TASK DETAILS –
List each line of the data that holds the word "camera".
___ DATASET
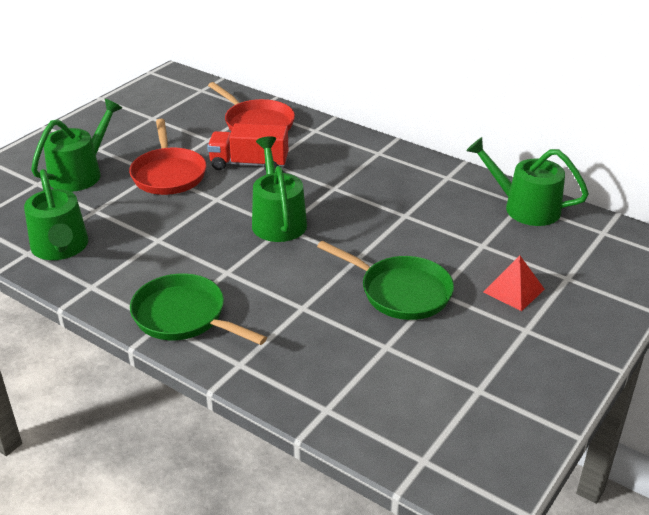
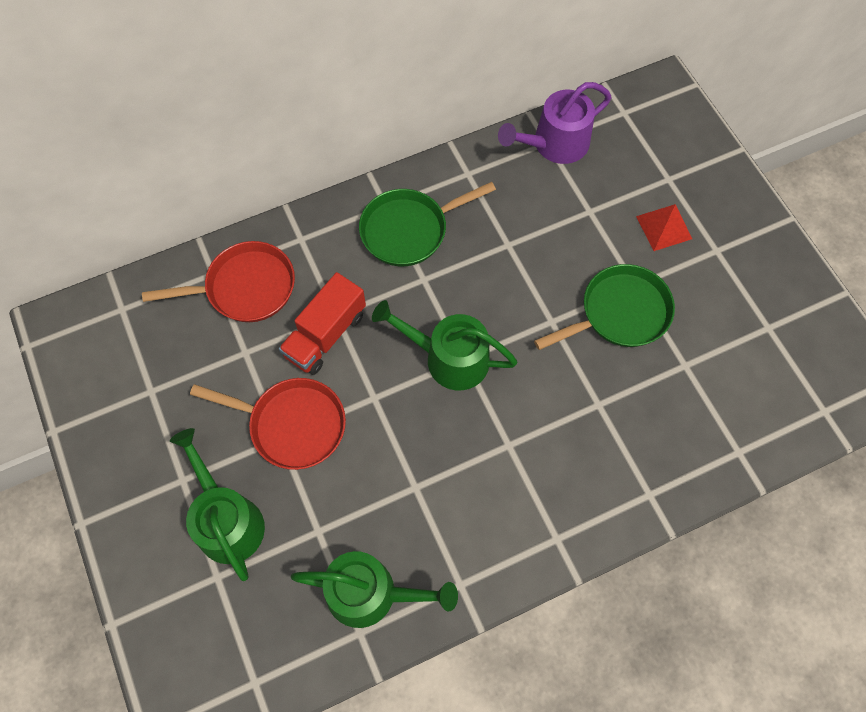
camera: 60 degrees left, 30 degrees up
(184, 317) = (557, 514): green pan -> green pan (409, 230)
(525, 207) = (554, 144): green watering can -> purple watering can

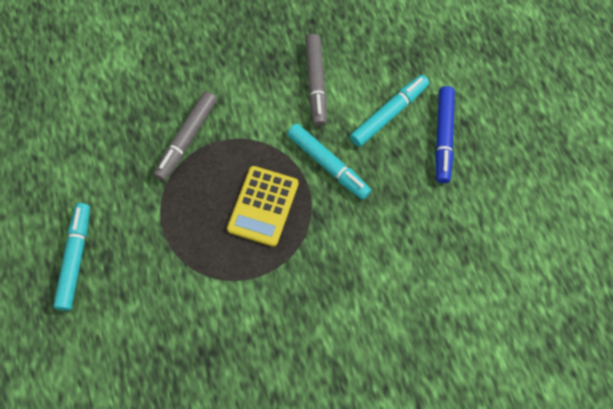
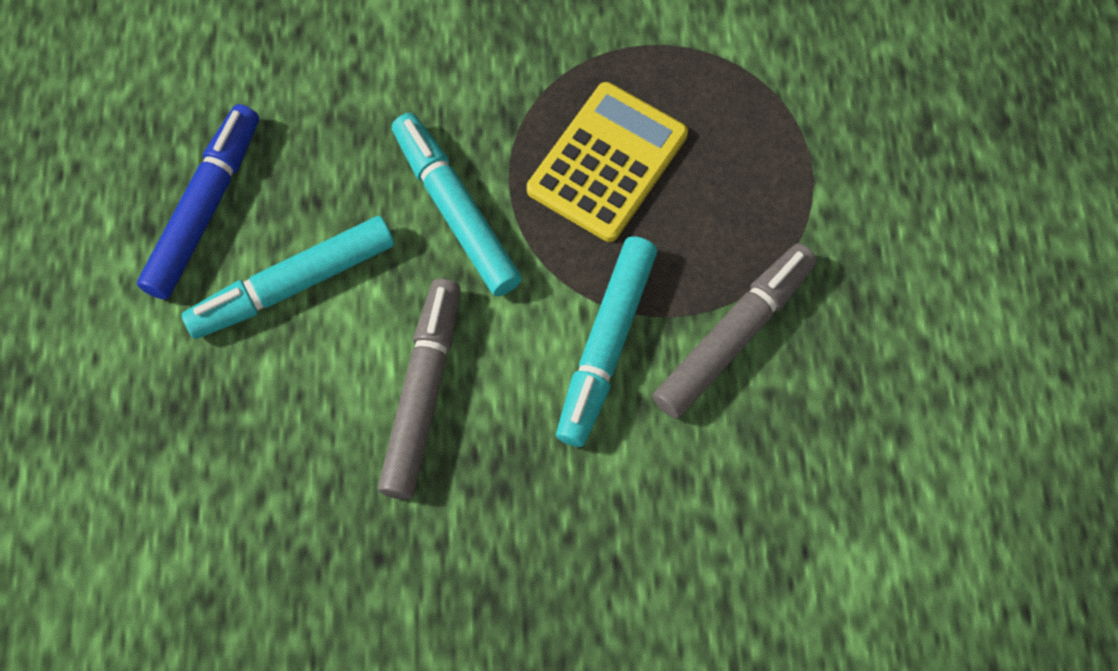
camera: 165 degrees left, 0 degrees up
(75, 258) = (986, 152): turquoise marker -> turquoise marker (606, 345)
______
ANSWER FOR THE TASK –
camera: 60 degrees left, 30 degrees up
camera: 165 degrees left, 0 degrees up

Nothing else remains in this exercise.